Data under study:
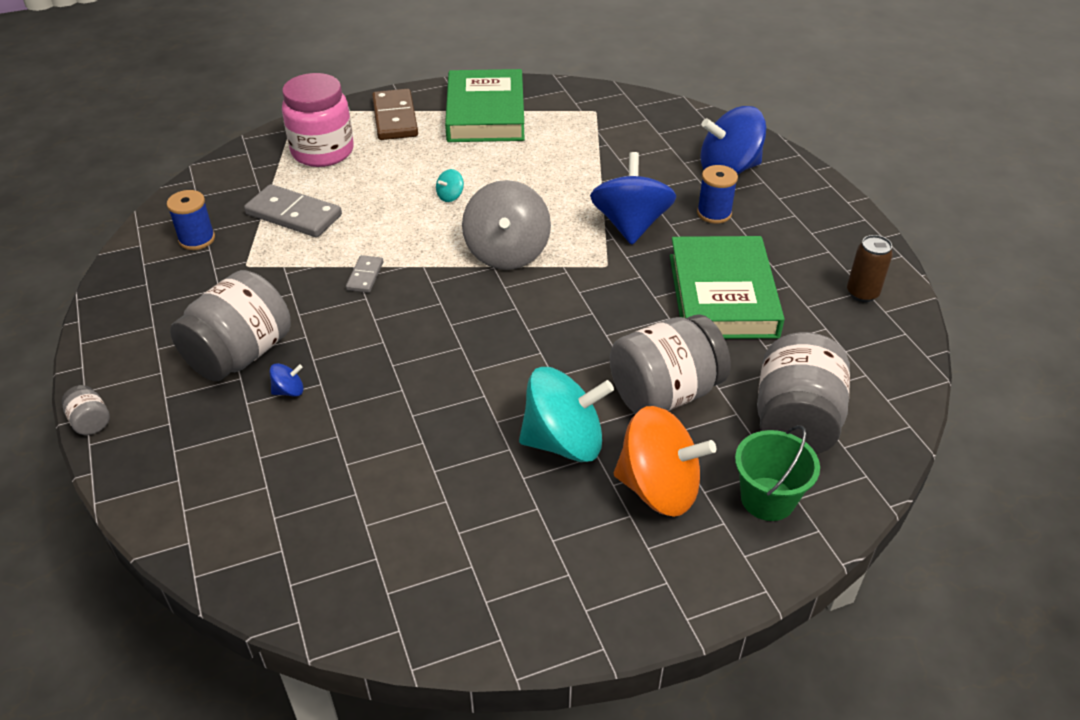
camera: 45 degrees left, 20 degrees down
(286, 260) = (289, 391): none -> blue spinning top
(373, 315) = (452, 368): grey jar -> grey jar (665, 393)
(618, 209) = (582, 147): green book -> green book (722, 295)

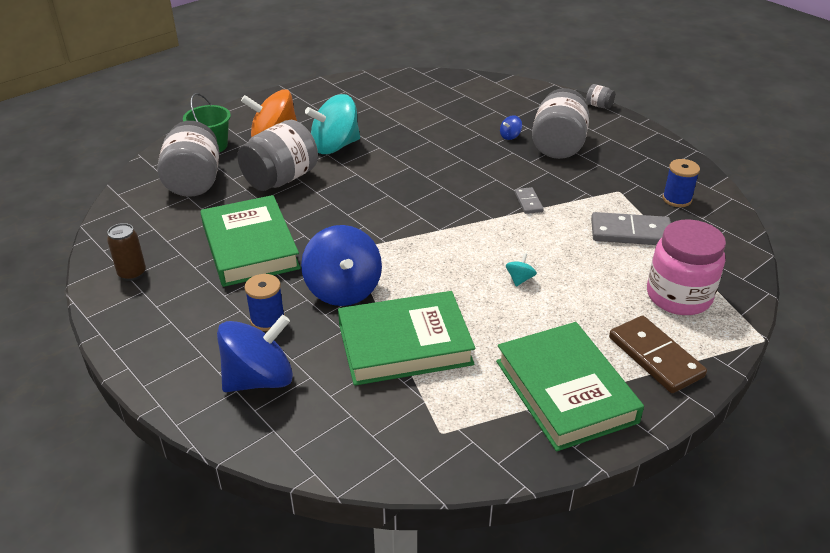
camera: 160 degrees right, 5 degrees down
(507, 252) = (436, 242): grey spinning top -> none
(593, 167) = (405, 344): none -> green book

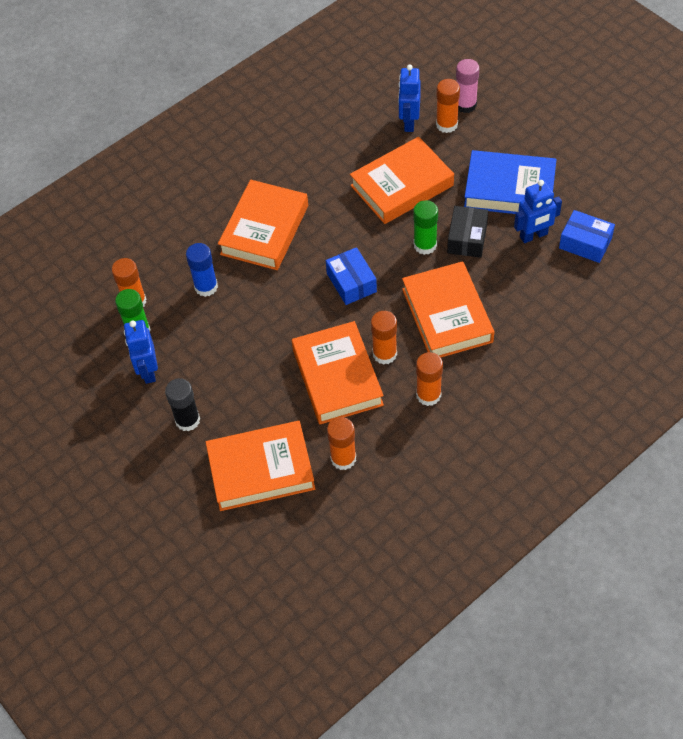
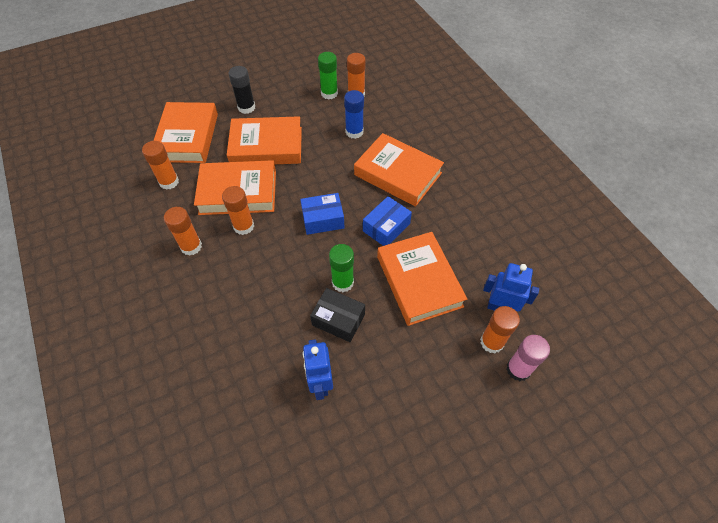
camera: 100 degrees right, 0 degrees up
(148, 371) = (295, 94): blue robot -> none
(447, 315) = (260, 280): orange book -> orange book (266, 146)
(509, 189) = (388, 378): blue book -> none
(585, 243) = (293, 432): blue box -> blue box (386, 227)

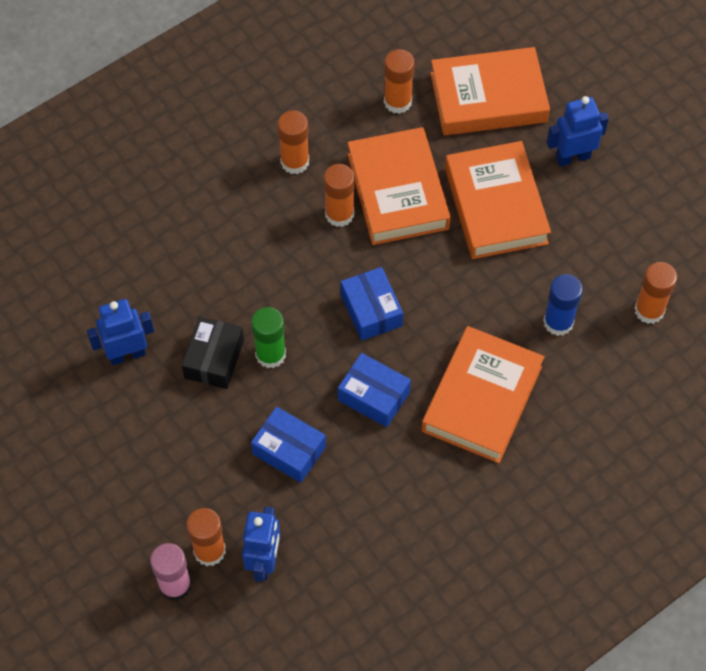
camera: 80 degrees right, 5 degrees up
(246, 107) = (572, 157): black glue stick -> blue robot
(329, 93) = (640, 269): green glue stick -> none
(419, 281) = (289, 450): orange book -> blue box

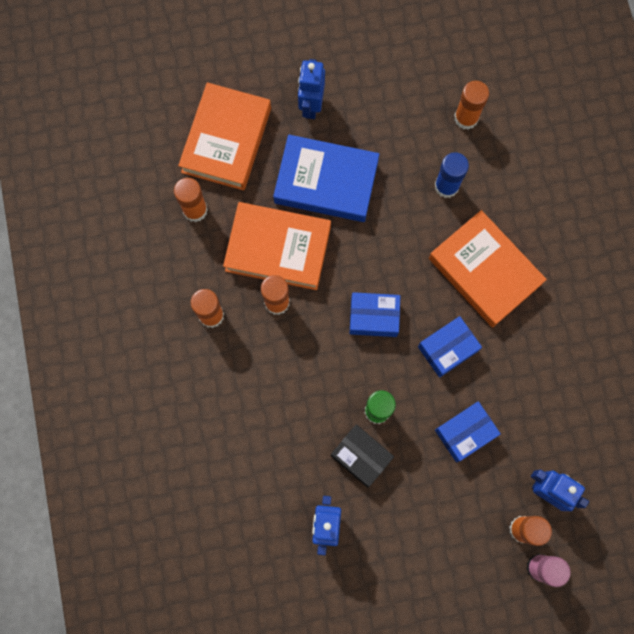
camera: 65 degrees left, 15 degrees up
(496, 205) = (326, 182): orange book -> blue book

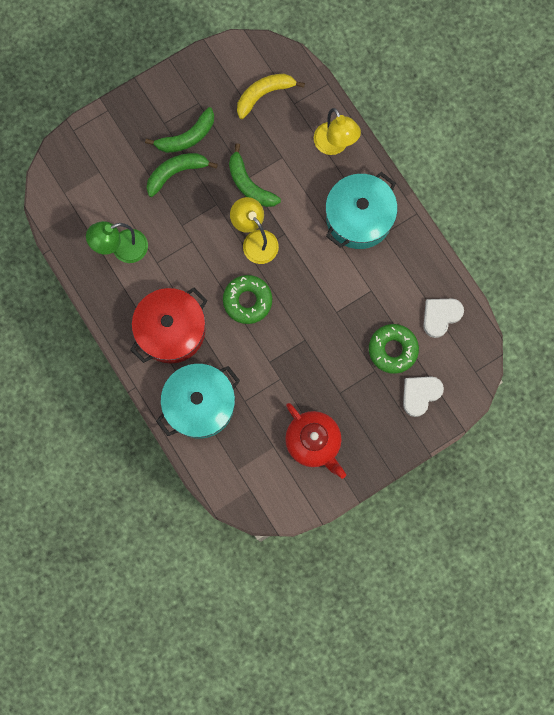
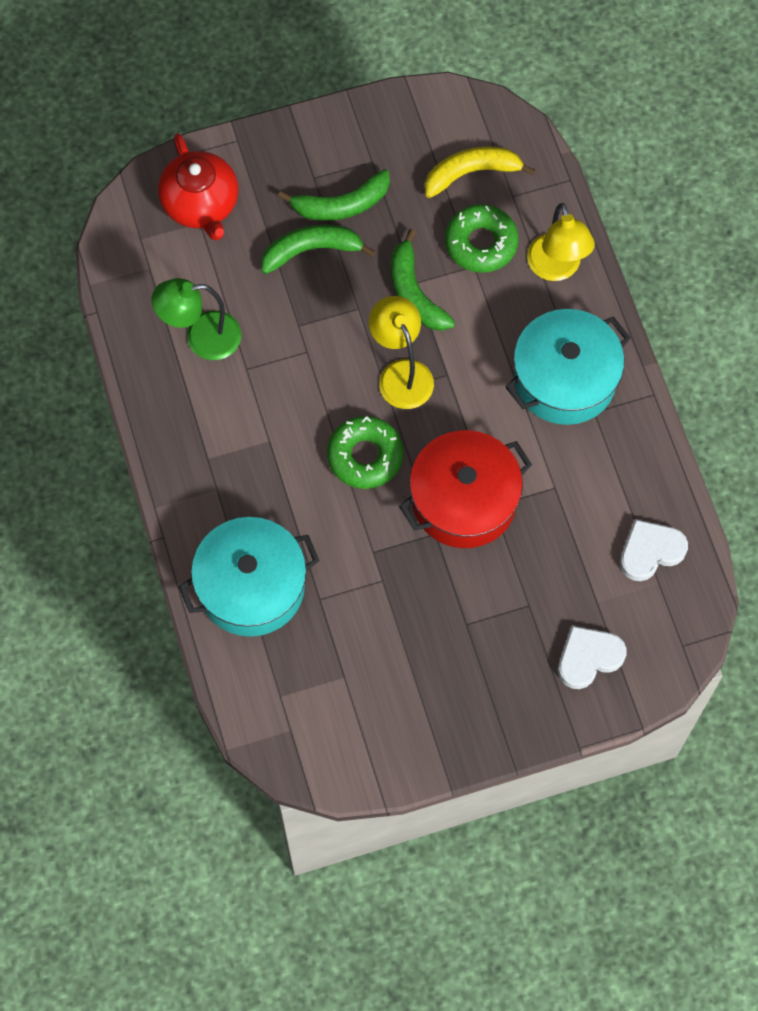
camera: 15 degrees right, 10 degrees down
(171, 330) = (240, 470): red pot -> red pot (464, 500)
(313, 442) = (407, 686): red teapot -> red teapot (201, 204)
(392, 350) = (564, 581): green donut -> green donut (481, 243)

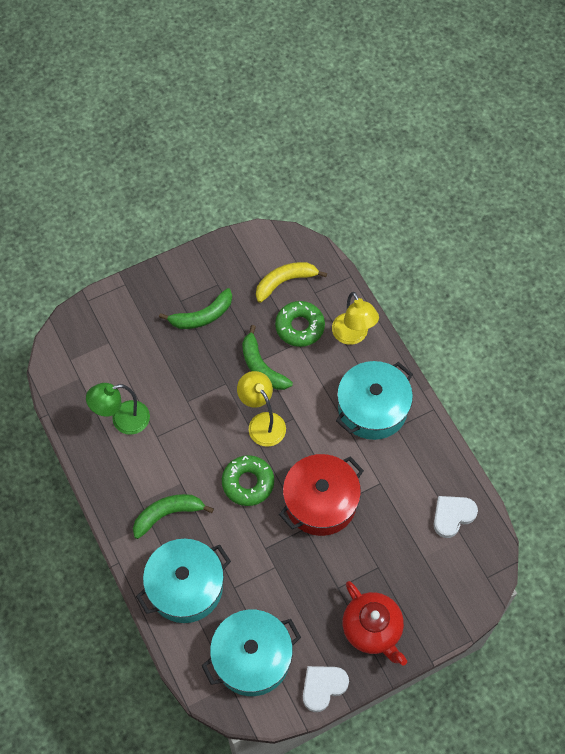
camera: 10 degrees left, 5 degrees down
(201, 204) = (107, 330): red teapot -> red teapot (372, 629)
(311, 251) = (187, 350): green banana -> green banana (167, 514)
(327, 700) = (252, 658): none -> turquoise pot
(588, 657) = (425, 597): white heart -> white heart (323, 687)

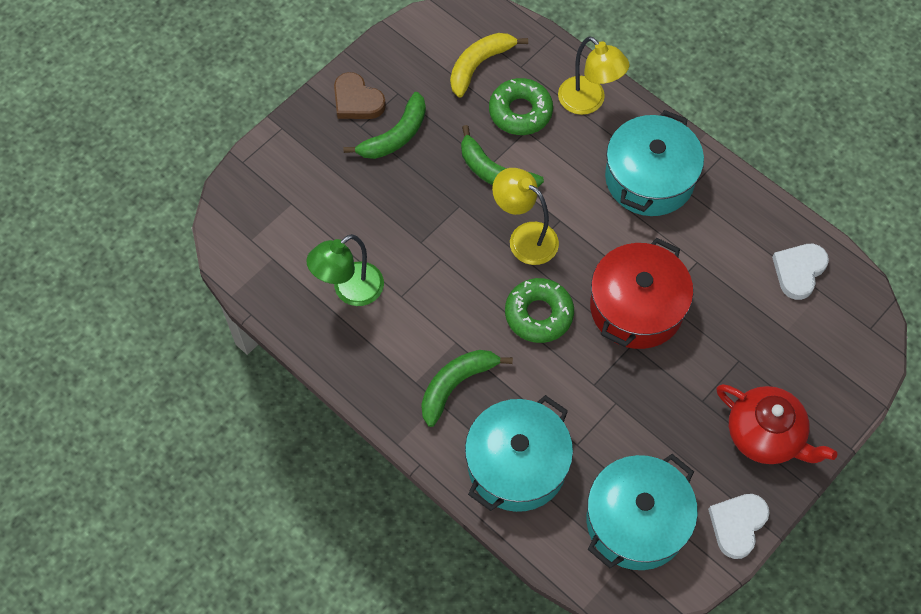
camera: 20 degrees left, 0 degrees up
(186, 281) = (357, 101): none -> brown heart

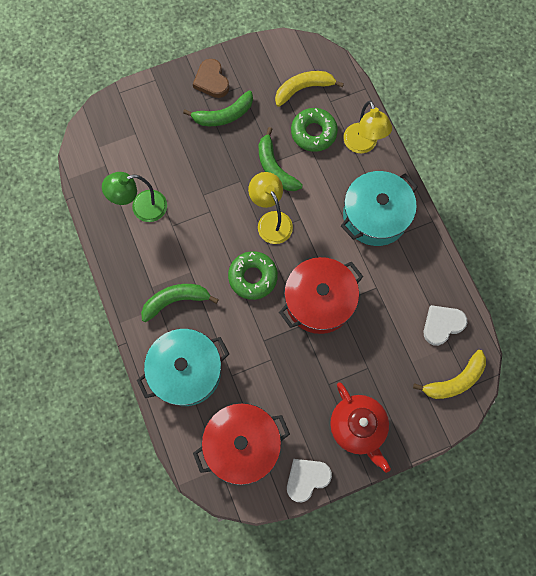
camera: 25 degrees right, 10 degrees up
(636, 521) = (242, 444): turquoise pot -> red pot
(849, 329) = (454, 380): none -> yellow banana

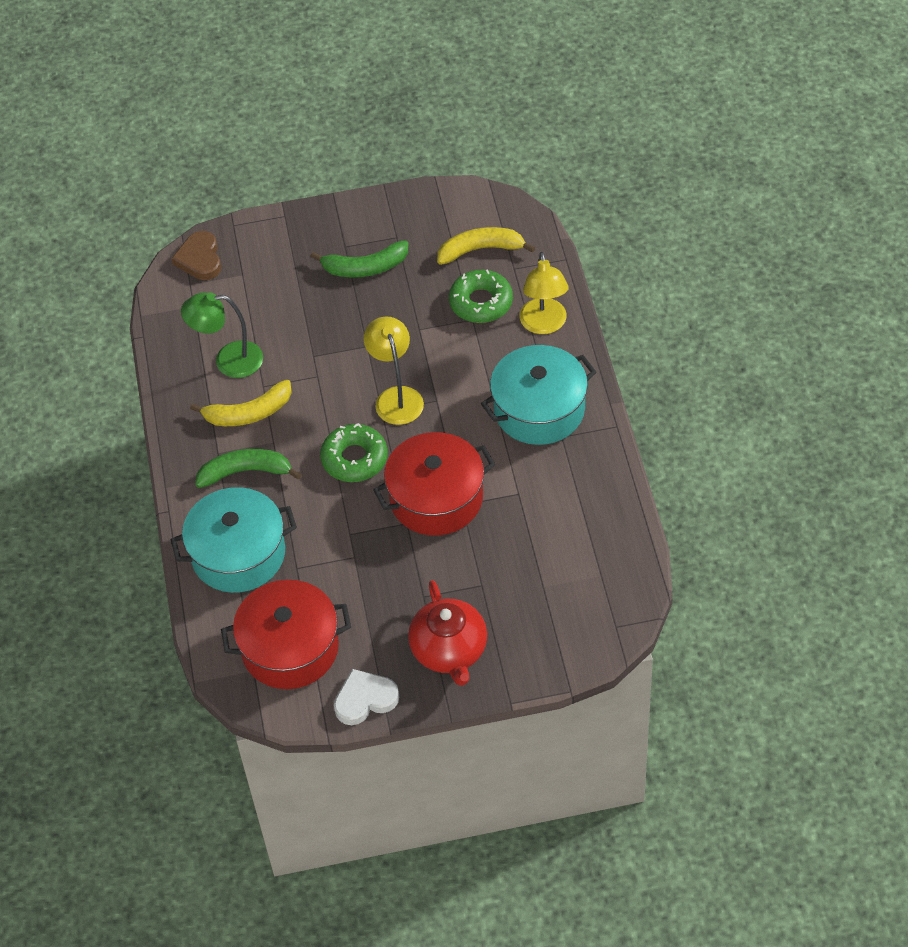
camera: 15 degrees right, 20 degrees down
(211, 81) = (359, 226): brown heart -> brown heart (200, 259)
(275, 167) = (418, 336): green banana -> none
(442, 325) = (597, 549): white heart -> none
(454, 380) = (596, 616): yellow banana -> yellow banana (249, 413)

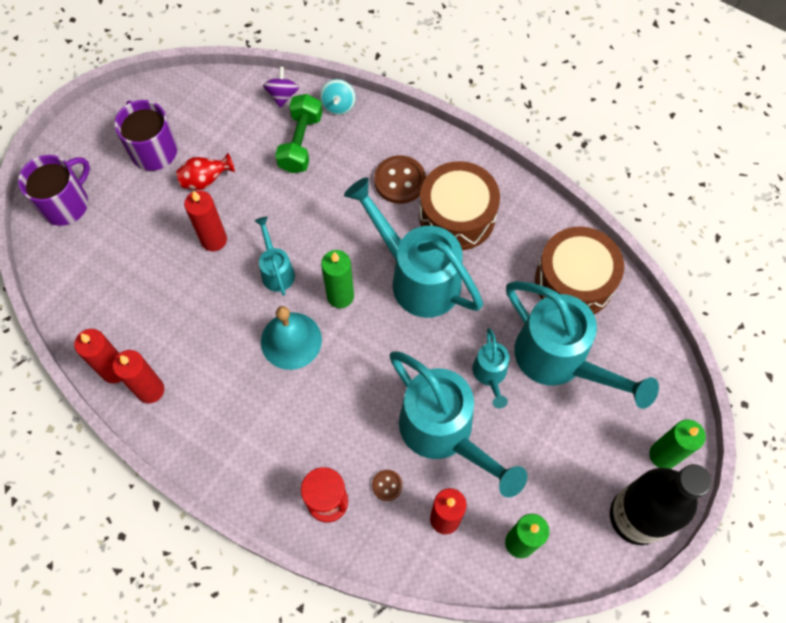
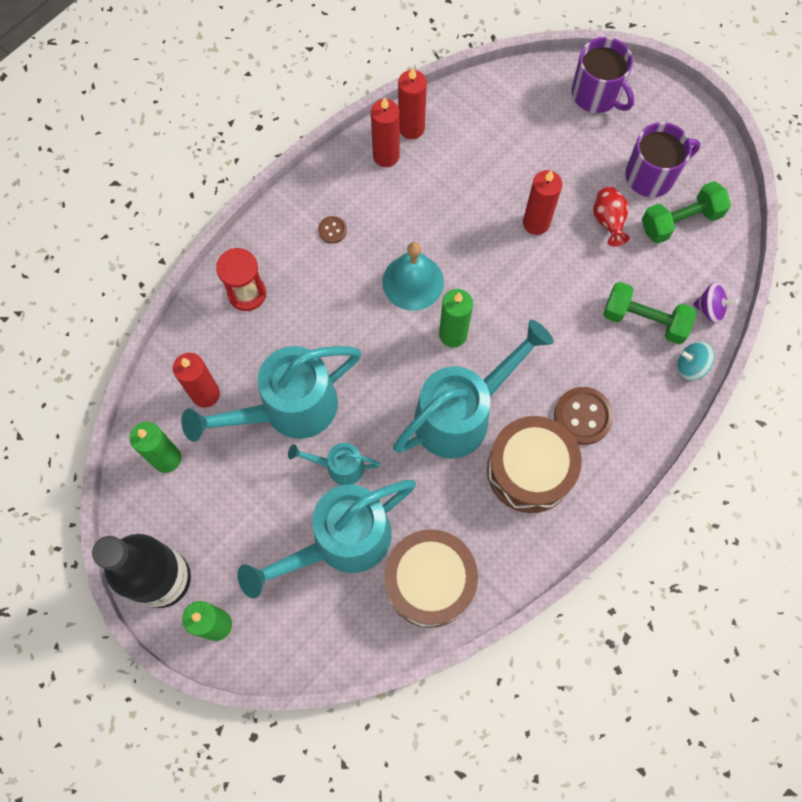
camera: 100 degrees right, 5 degrees up
(198, 123) = (680, 221): none -> green dumbbell
(276, 271) = (491, 277): turquoise watering can -> none
(387, 485) = (249, 348): brown button -> brown button (332, 230)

What you need to do:
Note every line above where the string "turquoise" shows up, and copy those lines.

Result of the exercise:
(327, 700) = (252, 658): none -> turquoise pot
(636, 521) = (242, 444): turquoise pot -> red pot
(276, 271) = (491, 277): turquoise watering can -> none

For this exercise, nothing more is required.